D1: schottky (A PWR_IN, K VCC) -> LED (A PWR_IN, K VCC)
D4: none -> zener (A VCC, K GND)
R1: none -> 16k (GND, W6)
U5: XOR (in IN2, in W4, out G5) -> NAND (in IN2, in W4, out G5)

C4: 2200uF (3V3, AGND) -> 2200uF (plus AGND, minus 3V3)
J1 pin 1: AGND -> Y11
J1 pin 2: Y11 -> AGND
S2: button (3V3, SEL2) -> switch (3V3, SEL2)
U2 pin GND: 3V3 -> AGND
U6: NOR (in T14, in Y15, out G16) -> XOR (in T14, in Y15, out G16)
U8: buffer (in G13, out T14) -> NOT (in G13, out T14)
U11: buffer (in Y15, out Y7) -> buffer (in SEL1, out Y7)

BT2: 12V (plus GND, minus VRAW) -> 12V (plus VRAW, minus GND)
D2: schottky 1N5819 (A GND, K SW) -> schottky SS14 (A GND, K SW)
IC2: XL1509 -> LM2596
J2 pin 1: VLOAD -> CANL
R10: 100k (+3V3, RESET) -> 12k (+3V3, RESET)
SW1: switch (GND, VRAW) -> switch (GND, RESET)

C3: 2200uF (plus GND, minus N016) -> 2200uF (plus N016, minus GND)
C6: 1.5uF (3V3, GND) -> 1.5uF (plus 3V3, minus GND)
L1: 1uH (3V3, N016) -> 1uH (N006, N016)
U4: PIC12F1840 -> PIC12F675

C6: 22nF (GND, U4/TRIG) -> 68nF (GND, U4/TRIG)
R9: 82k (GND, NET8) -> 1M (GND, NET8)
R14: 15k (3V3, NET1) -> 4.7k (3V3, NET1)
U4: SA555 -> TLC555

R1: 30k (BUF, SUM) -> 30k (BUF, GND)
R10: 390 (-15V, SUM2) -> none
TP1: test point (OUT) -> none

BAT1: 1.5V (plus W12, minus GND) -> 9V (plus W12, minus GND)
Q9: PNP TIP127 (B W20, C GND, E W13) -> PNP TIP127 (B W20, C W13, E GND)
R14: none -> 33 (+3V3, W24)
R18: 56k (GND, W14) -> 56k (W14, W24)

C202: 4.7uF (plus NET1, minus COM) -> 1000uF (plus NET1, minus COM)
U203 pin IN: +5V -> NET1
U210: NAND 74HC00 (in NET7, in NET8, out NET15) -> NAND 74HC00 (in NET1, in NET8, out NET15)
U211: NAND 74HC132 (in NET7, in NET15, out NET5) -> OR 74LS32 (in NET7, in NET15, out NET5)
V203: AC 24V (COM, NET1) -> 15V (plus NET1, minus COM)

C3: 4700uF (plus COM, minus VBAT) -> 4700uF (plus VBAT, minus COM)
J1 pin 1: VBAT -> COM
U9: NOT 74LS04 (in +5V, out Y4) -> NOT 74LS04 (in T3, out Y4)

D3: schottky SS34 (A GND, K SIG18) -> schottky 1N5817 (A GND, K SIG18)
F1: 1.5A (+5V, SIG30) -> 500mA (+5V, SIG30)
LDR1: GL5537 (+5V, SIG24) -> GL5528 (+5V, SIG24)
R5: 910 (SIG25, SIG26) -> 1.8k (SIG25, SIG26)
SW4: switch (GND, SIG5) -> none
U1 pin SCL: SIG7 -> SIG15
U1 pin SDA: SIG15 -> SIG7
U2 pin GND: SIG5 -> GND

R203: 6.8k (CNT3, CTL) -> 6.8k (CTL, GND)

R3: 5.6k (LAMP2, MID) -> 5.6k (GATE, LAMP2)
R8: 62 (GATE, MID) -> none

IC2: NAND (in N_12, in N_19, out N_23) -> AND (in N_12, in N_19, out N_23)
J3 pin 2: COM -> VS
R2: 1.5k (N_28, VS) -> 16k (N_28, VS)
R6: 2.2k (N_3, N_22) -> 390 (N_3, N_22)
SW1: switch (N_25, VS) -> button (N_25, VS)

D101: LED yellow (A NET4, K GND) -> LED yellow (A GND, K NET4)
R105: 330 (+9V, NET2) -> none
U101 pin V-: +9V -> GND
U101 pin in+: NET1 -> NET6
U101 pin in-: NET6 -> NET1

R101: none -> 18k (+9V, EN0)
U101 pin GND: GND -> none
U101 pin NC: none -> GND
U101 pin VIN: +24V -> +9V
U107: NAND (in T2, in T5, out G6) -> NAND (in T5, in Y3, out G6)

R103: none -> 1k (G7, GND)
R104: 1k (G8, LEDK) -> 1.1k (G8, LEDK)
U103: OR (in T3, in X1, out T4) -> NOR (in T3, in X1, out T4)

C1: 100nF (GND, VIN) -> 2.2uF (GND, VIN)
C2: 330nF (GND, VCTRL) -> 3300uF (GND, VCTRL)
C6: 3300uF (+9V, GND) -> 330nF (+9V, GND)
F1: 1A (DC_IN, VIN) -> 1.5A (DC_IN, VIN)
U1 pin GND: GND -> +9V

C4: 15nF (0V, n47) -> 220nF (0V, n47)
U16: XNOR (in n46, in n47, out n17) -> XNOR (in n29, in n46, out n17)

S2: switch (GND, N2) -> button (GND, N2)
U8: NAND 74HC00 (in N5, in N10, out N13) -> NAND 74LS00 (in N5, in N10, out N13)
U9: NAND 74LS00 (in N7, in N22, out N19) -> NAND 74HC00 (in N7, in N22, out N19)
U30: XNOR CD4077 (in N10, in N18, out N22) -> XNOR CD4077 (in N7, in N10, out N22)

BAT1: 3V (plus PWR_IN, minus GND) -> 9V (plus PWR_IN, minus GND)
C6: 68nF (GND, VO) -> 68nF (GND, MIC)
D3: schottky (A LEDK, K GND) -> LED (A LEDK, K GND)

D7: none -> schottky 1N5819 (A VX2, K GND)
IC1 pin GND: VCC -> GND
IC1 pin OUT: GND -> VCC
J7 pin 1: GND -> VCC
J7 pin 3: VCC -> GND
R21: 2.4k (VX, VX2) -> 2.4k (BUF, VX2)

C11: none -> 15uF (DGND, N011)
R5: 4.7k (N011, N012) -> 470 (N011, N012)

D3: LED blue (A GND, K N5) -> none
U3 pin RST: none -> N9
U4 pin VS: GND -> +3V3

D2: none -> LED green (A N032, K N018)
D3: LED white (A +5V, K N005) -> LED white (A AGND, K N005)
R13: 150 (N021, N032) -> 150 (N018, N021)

> [WHAT IS NEEDED]:
Return every line of the listing, word for word.

> [ANSWER FOR THIS EXERCISE]:
D1: schottky (A PWR_IN, K VCC) -> LED (A PWR_IN, K VCC)
D4: none -> zener (A VCC, K GND)
R1: none -> 16k (GND, W6)
U5: XOR (in IN2, in W4, out G5) -> NAND (in IN2, in W4, out G5)

C4: 2200uF (3V3, AGND) -> 2200uF (plus AGND, minus 3V3)
J1 pin 1: AGND -> Y11
J1 pin 2: Y11 -> AGND
S2: button (3V3, SEL2) -> switch (3V3, SEL2)
U2 pin GND: 3V3 -> AGND
U6: NOR (in T14, in Y15, out G16) -> XOR (in T14, in Y15, out G16)
U8: buffer (in G13, out T14) -> NOT (in G13, out T14)
U11: buffer (in Y15, out Y7) -> buffer (in SEL1, out Y7)

BT2: 12V (plus GND, minus VRAW) -> 12V (plus VRAW, minus GND)
D2: schottky 1N5819 (A GND, K SW) -> schottky SS14 (A GND, K SW)
IC2: XL1509 -> LM2596
J2 pin 1: VLOAD -> CANL
R10: 100k (+3V3, RESET) -> 12k (+3V3, RESET)
SW1: switch (GND, VRAW) -> switch (GND, RESET)

C3: 2200uF (plus GND, minus N016) -> 2200uF (plus N016, minus GND)
C6: 1.5uF (3V3, GND) -> 1.5uF (plus 3V3, minus GND)
L1: 1uH (3V3, N016) -> 1uH (N006, N016)
U4: PIC12F1840 -> PIC12F675

C6: 22nF (GND, U4/TRIG) -> 68nF (GND, U4/TRIG)
R9: 82k (GND, NET8) -> 1M (GND, NET8)
R14: 15k (3V3, NET1) -> 4.7k (3V3, NET1)
U4: SA555 -> TLC555

R1: 30k (BUF, SUM) -> 30k (BUF, GND)
R10: 390 (-15V, SUM2) -> none
TP1: test point (OUT) -> none

BAT1: 1.5V (plus W12, minus GND) -> 9V (plus W12, minus GND)
Q9: PNP TIP127 (B W20, C GND, E W13) -> PNP TIP127 (B W20, C W13, E GND)
R14: none -> 33 (+3V3, W24)
R18: 56k (GND, W14) -> 56k (W14, W24)

C202: 4.7uF (plus NET1, minus COM) -> 1000uF (plus NET1, minus COM)
U203 pin IN: +5V -> NET1
U210: NAND 74HC00 (in NET7, in NET8, out NET15) -> NAND 74HC00 (in NET1, in NET8, out NET15)
U211: NAND 74HC132 (in NET7, in NET15, out NET5) -> OR 74LS32 (in NET7, in NET15, out NET5)
V203: AC 24V (COM, NET1) -> 15V (plus NET1, minus COM)

C3: 4700uF (plus COM, minus VBAT) -> 4700uF (plus VBAT, minus COM)
J1 pin 1: VBAT -> COM
U9: NOT 74LS04 (in +5V, out Y4) -> NOT 74LS04 (in T3, out Y4)

D3: schottky SS34 (A GND, K SIG18) -> schottky 1N5817 (A GND, K SIG18)
F1: 1.5A (+5V, SIG30) -> 500mA (+5V, SIG30)
LDR1: GL5537 (+5V, SIG24) -> GL5528 (+5V, SIG24)
R5: 910 (SIG25, SIG26) -> 1.8k (SIG25, SIG26)
SW4: switch (GND, SIG5) -> none
U1 pin SCL: SIG7 -> SIG15
U1 pin SDA: SIG15 -> SIG7
U2 pin GND: SIG5 -> GND

R203: 6.8k (CNT3, CTL) -> 6.8k (CTL, GND)

R3: 5.6k (LAMP2, MID) -> 5.6k (GATE, LAMP2)
R8: 62 (GATE, MID) -> none

IC2: NAND (in N_12, in N_19, out N_23) -> AND (in N_12, in N_19, out N_23)
J3 pin 2: COM -> VS
R2: 1.5k (N_28, VS) -> 16k (N_28, VS)
R6: 2.2k (N_3, N_22) -> 390 (N_3, N_22)
SW1: switch (N_25, VS) -> button (N_25, VS)

D101: LED yellow (A NET4, K GND) -> LED yellow (A GND, K NET4)
R105: 330 (+9V, NET2) -> none
U101 pin V-: +9V -> GND
U101 pin in+: NET1 -> NET6
U101 pin in-: NET6 -> NET1

R101: none -> 18k (+9V, EN0)
U101 pin GND: GND -> none
U101 pin NC: none -> GND
U101 pin VIN: +24V -> +9V
U107: NAND (in T2, in T5, out G6) -> NAND (in T5, in Y3, out G6)

R103: none -> 1k (G7, GND)
R104: 1k (G8, LEDK) -> 1.1k (G8, LEDK)
U103: OR (in T3, in X1, out T4) -> NOR (in T3, in X1, out T4)

C1: 100nF (GND, VIN) -> 2.2uF (GND, VIN)
C2: 330nF (GND, VCTRL) -> 3300uF (GND, VCTRL)
C6: 3300uF (+9V, GND) -> 330nF (+9V, GND)
F1: 1A (DC_IN, VIN) -> 1.5A (DC_IN, VIN)
U1 pin GND: GND -> +9V

C4: 15nF (0V, n47) -> 220nF (0V, n47)
U16: XNOR (in n46, in n47, out n17) -> XNOR (in n29, in n46, out n17)

S2: switch (GND, N2) -> button (GND, N2)
U8: NAND 74HC00 (in N5, in N10, out N13) -> NAND 74LS00 (in N5, in N10, out N13)
U9: NAND 74LS00 (in N7, in N22, out N19) -> NAND 74HC00 (in N7, in N22, out N19)
U30: XNOR CD4077 (in N10, in N18, out N22) -> XNOR CD4077 (in N7, in N10, out N22)

BAT1: 3V (plus PWR_IN, minus GND) -> 9V (plus PWR_IN, minus GND)
C6: 68nF (GND, VO) -> 68nF (GND, MIC)
D3: schottky (A LEDK, K GND) -> LED (A LEDK, K GND)

D7: none -> schottky 1N5819 (A VX2, K GND)
IC1 pin GND: VCC -> GND
IC1 pin OUT: GND -> VCC
J7 pin 1: GND -> VCC
J7 pin 3: VCC -> GND
R21: 2.4k (VX, VX2) -> 2.4k (BUF, VX2)

C11: none -> 15uF (DGND, N011)
R5: 4.7k (N011, N012) -> 470 (N011, N012)

D3: LED blue (A GND, K N5) -> none
U3 pin RST: none -> N9
U4 pin VS: GND -> +3V3

D2: none -> LED green (A N032, K N018)
D3: LED white (A +5V, K N005) -> LED white (A AGND, K N005)
R13: 150 (N021, N032) -> 150 (N018, N021)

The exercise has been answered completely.